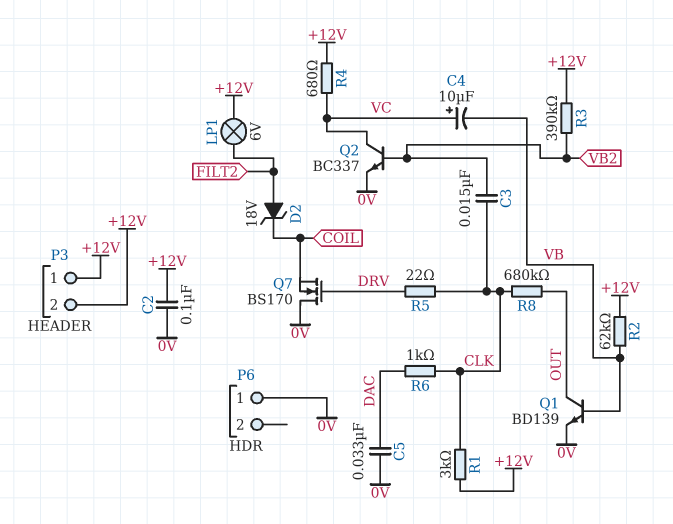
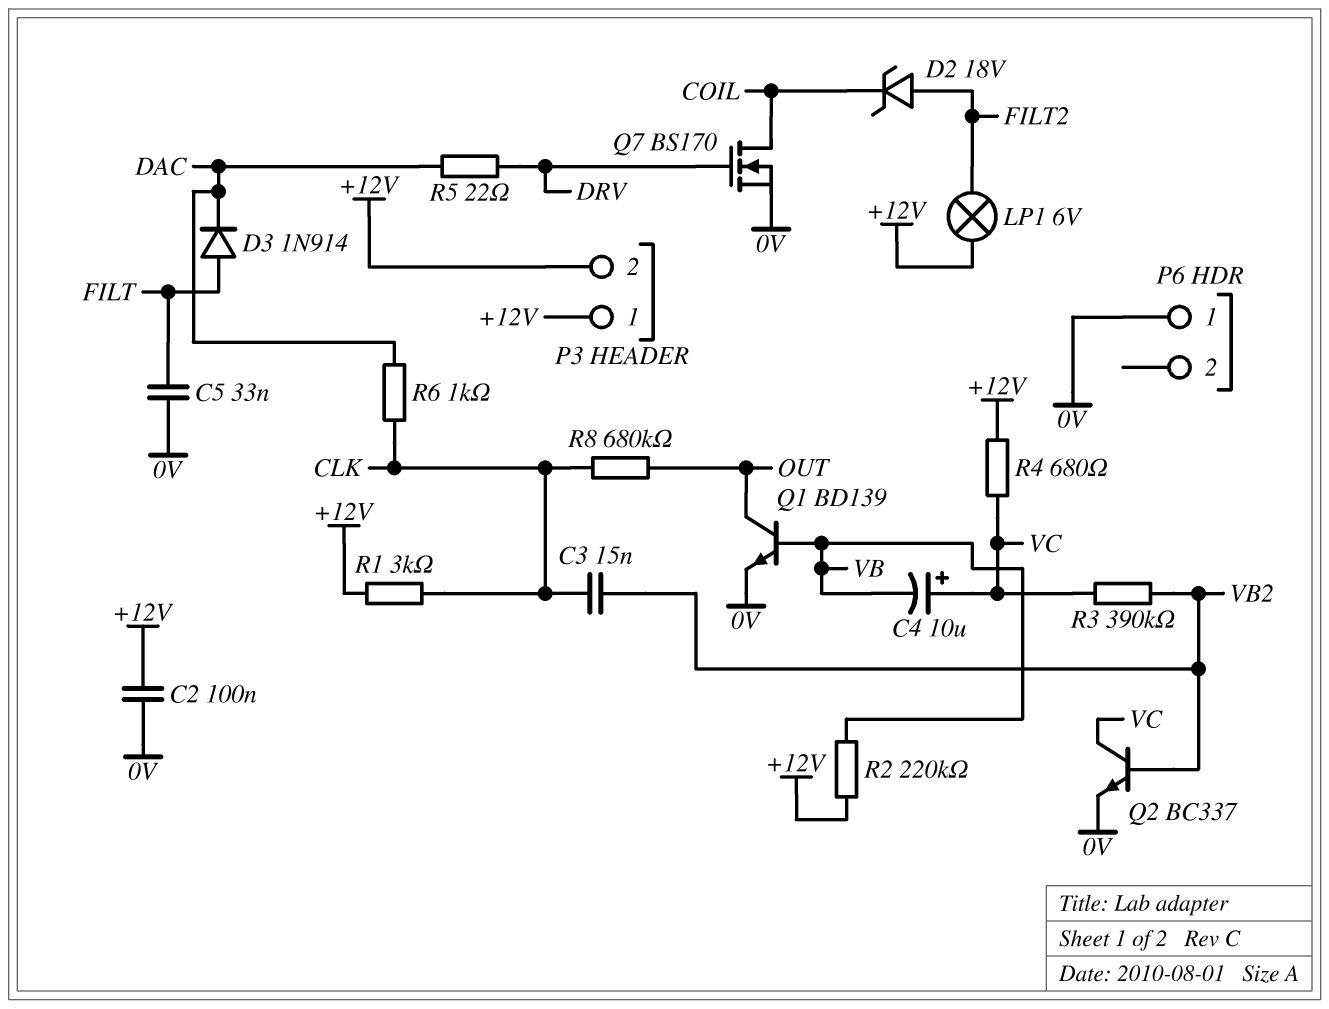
C5: 33nF (0V, DAC) -> 33nF (0V, FILT)
D3: none -> diode 1N914 (A FILT, K DAC)
Q7: NMOS BS170 (G DRV, D 0V, S COIL) -> NMOS BS170 (G DRV, D COIL, S 0V)
R2: 62k (+12V, VB) -> 220k (+12V, VB)
R3: 390k (+12V, VB2) -> 390k (VB2, VC)
R5: 22 (CLK, DRV) -> 22 (DAC, DRV)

> EXERCISE INSTRUCTIONS
Write out all the entries word for word, but skip any images.

> TASK ANSWER
C5: 33nF (0V, DAC) -> 33nF (0V, FILT)
D3: none -> diode 1N914 (A FILT, K DAC)
Q7: NMOS BS170 (G DRV, D 0V, S COIL) -> NMOS BS170 (G DRV, D COIL, S 0V)
R2: 62k (+12V, VB) -> 220k (+12V, VB)
R3: 390k (+12V, VB2) -> 390k (VB2, VC)
R5: 22 (CLK, DRV) -> 22 (DAC, DRV)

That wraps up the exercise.